_Work to complete_
Your answer must be an exact copy of the records below, minus the pictures.

_Data_
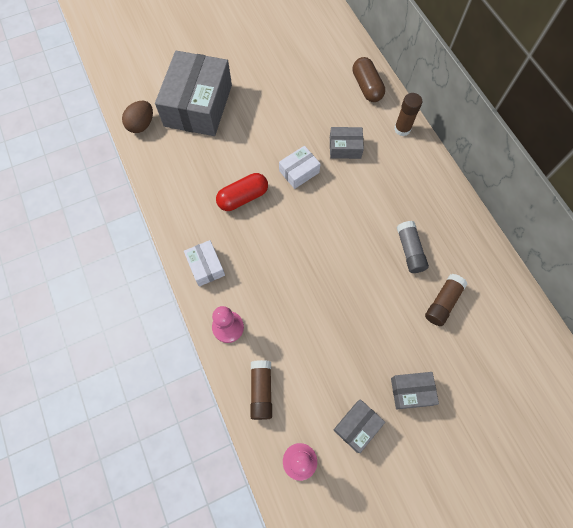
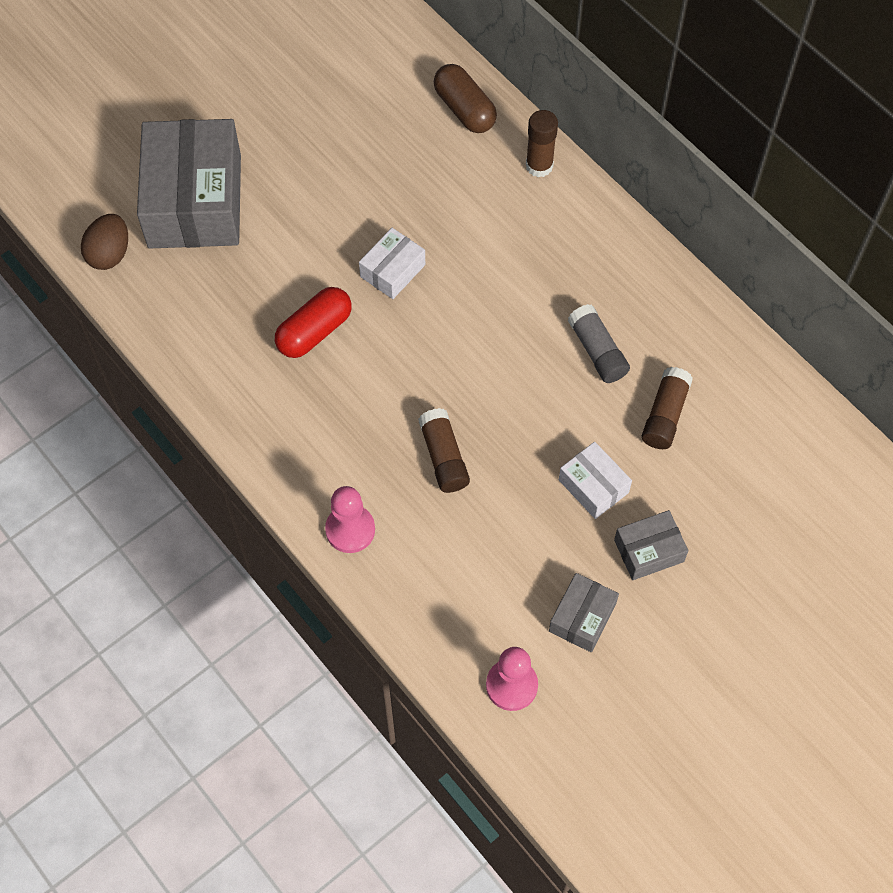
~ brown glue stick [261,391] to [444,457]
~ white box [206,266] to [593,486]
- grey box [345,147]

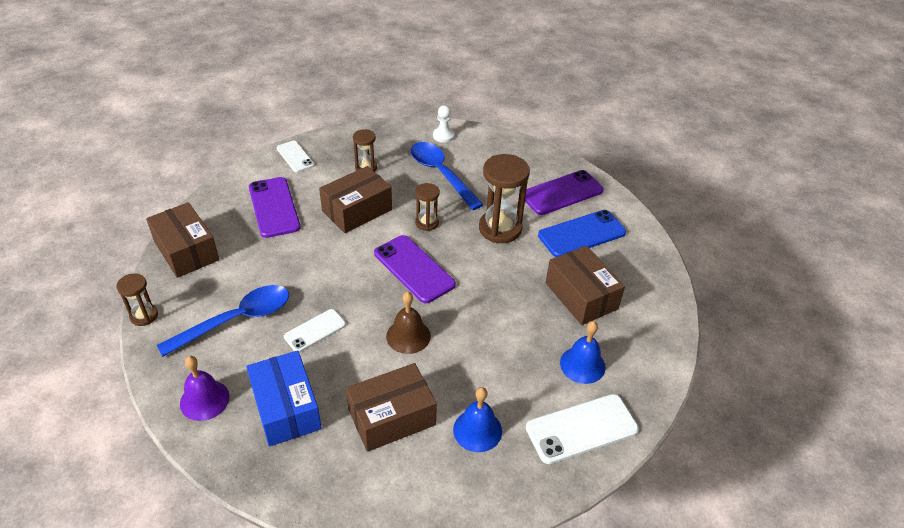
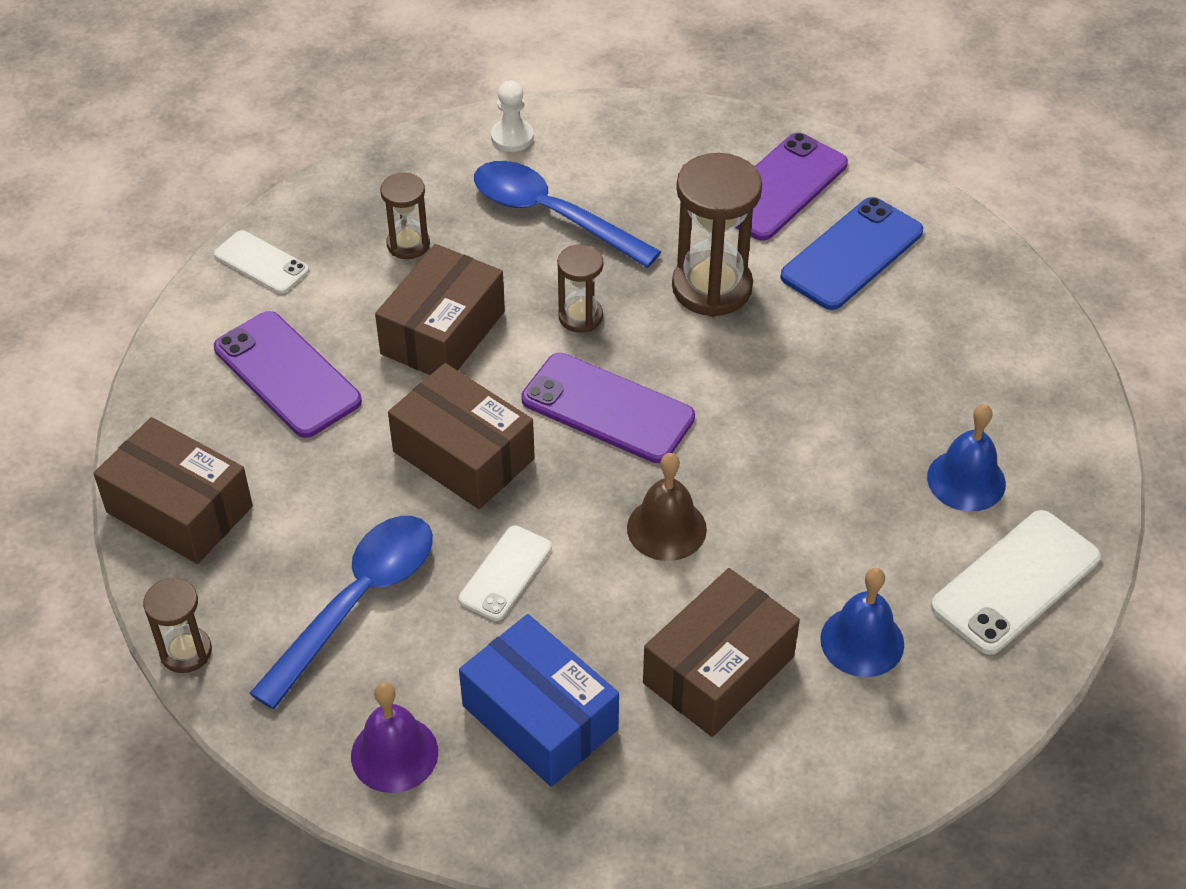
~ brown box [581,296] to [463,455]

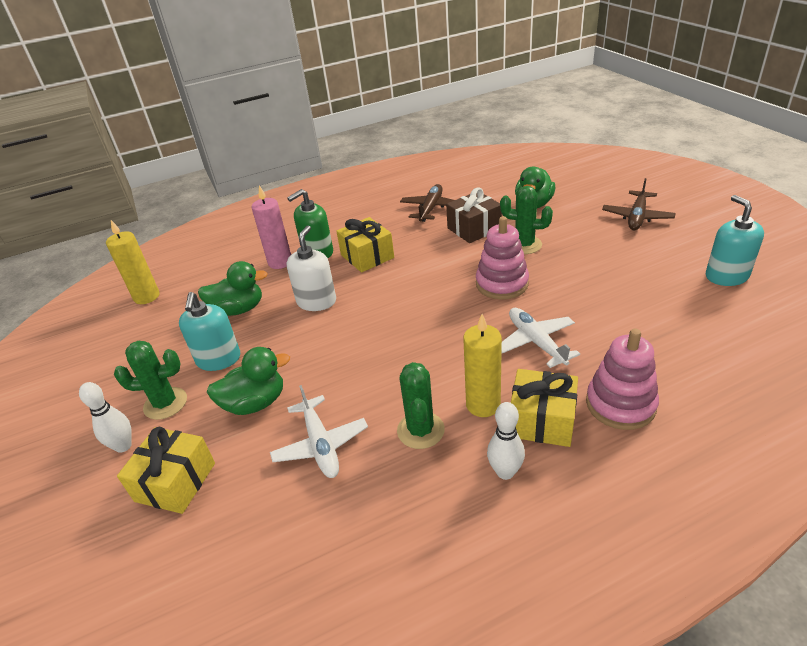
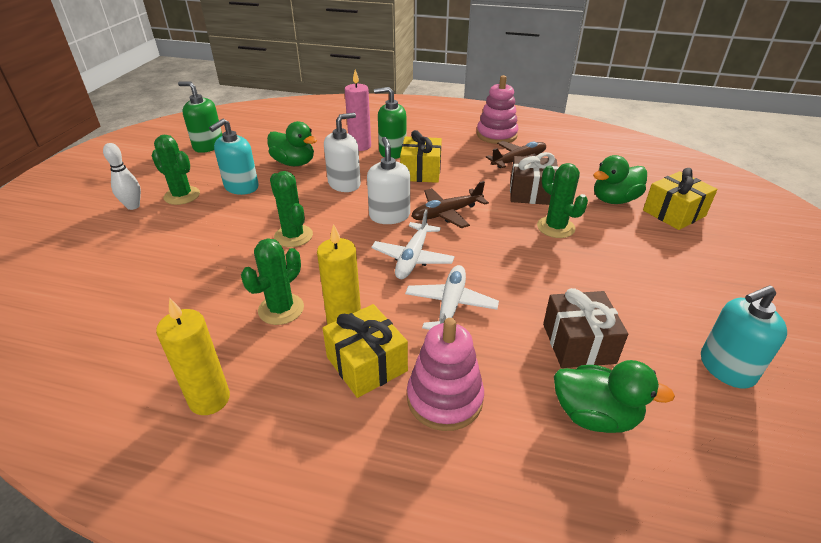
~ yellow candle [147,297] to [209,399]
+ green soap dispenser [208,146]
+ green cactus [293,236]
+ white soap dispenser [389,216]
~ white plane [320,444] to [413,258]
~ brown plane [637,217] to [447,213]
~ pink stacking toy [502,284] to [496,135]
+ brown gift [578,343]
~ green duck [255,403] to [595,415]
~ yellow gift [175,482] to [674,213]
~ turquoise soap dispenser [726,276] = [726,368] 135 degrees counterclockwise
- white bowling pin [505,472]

_Completed exercise_
~ brown glue stick [261,391] to [444,457]
~ white box [206,266] to [593,486]
- grey box [345,147]

~ brown box [581,296] to [463,455]

~ yellow candle [147,297] to [209,399]
+ green soap dispenser [208,146]
+ green cactus [293,236]
+ white soap dispenser [389,216]
~ white plane [320,444] to [413,258]
~ brown plane [637,217] to [447,213]
~ pink stacking toy [502,284] to [496,135]
+ brown gift [578,343]
~ green duck [255,403] to [595,415]
~ yellow gift [175,482] to [674,213]
~ turquoise soap dispenser [726,276] = [726,368] 135 degrees counterclockwise
- white bowling pin [505,472]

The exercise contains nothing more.